● Problem to work on:
Copy every line from the records that holds the word "SONAR".

Records drawn from a dataset:
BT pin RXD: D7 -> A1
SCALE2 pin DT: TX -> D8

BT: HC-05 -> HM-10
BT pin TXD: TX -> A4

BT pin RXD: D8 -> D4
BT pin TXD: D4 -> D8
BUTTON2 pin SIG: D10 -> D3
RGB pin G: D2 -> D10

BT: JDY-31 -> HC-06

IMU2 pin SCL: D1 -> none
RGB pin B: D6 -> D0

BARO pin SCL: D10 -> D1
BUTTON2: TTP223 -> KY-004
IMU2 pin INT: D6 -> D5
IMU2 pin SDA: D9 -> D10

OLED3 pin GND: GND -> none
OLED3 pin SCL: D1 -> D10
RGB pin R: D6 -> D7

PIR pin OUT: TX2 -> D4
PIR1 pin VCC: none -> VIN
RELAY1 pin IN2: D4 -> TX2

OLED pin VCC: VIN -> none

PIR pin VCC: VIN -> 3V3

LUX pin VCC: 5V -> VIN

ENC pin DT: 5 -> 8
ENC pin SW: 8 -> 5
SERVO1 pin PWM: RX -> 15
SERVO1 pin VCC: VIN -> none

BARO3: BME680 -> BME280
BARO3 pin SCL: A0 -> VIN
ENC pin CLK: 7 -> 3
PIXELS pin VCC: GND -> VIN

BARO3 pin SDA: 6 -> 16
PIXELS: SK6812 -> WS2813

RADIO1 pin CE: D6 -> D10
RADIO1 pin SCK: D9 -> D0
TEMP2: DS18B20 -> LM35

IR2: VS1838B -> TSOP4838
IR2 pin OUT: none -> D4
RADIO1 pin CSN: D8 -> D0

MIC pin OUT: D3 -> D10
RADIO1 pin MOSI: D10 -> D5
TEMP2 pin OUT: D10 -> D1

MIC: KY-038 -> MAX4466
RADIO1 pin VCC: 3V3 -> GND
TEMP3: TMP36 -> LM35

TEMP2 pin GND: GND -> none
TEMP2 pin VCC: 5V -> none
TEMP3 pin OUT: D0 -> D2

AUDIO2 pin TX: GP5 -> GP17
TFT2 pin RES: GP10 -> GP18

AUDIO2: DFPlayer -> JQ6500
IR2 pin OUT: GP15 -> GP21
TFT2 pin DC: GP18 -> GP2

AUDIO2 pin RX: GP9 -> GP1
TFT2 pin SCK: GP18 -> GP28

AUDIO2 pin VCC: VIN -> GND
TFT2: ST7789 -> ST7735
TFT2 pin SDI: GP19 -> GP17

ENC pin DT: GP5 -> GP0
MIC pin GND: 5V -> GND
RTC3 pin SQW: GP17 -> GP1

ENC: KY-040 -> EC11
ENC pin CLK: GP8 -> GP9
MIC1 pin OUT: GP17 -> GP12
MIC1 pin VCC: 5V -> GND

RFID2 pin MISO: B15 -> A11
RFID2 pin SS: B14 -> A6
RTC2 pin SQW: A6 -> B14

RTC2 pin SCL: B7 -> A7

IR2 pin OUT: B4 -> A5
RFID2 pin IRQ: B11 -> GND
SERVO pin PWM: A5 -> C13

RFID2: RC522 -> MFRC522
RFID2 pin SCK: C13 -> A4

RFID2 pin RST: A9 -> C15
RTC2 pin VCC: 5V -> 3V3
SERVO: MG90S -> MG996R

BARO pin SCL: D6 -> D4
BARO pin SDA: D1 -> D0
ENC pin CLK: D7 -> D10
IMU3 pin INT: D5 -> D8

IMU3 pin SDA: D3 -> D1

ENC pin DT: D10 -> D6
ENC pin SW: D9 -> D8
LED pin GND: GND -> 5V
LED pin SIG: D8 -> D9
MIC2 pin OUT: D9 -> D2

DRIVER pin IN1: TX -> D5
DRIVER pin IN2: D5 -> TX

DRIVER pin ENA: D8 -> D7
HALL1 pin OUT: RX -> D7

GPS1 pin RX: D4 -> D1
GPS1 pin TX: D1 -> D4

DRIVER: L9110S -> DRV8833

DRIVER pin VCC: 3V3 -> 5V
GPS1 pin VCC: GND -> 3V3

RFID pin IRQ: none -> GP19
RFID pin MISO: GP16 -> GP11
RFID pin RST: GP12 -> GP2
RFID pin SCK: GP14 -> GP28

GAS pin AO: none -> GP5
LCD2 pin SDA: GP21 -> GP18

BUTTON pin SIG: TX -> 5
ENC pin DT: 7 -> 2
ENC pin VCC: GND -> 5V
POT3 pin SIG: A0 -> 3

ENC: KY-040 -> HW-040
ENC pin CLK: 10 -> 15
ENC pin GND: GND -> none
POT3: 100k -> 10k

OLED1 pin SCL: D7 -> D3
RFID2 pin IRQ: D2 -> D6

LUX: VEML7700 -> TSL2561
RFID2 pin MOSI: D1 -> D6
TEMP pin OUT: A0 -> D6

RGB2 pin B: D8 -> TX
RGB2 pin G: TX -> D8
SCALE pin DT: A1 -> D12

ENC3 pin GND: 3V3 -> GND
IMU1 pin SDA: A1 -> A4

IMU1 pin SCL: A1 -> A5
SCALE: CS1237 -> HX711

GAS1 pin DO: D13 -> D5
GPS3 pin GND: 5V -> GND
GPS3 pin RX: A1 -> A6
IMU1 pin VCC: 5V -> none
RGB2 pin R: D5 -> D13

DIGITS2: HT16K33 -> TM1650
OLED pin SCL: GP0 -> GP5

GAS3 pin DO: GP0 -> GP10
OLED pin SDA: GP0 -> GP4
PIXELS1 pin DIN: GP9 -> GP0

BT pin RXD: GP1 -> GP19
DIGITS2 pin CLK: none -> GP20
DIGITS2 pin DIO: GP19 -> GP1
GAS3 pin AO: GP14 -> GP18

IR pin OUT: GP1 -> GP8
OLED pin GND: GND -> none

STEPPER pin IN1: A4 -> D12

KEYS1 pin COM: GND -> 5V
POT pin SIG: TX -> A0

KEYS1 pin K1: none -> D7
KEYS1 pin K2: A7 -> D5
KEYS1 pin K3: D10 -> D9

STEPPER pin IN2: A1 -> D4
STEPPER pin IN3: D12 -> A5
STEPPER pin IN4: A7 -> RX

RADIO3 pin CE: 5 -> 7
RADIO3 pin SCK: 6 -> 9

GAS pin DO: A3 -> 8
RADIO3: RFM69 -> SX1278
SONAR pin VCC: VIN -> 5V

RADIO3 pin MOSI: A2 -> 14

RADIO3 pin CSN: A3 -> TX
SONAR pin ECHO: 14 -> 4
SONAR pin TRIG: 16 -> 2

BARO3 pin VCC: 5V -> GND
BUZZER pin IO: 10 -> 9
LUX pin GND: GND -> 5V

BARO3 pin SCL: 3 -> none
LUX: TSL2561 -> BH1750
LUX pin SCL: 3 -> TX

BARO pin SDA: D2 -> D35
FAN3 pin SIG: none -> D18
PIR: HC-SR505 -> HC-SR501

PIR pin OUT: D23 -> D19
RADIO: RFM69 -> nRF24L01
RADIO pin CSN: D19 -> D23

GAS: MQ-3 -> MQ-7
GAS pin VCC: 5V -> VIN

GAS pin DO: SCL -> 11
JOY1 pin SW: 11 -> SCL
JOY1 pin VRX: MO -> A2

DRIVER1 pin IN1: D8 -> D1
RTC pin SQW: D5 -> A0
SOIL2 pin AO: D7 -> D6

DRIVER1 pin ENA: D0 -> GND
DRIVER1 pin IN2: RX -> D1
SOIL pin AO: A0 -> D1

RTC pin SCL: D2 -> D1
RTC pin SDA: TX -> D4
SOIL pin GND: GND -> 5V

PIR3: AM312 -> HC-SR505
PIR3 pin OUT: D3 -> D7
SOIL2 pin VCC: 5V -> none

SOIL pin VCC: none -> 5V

● Output for this exercise:
SONAR pin VCC: VIN -> 5V
SONAR pin ECHO: 14 -> 4
SONAR pin TRIG: 16 -> 2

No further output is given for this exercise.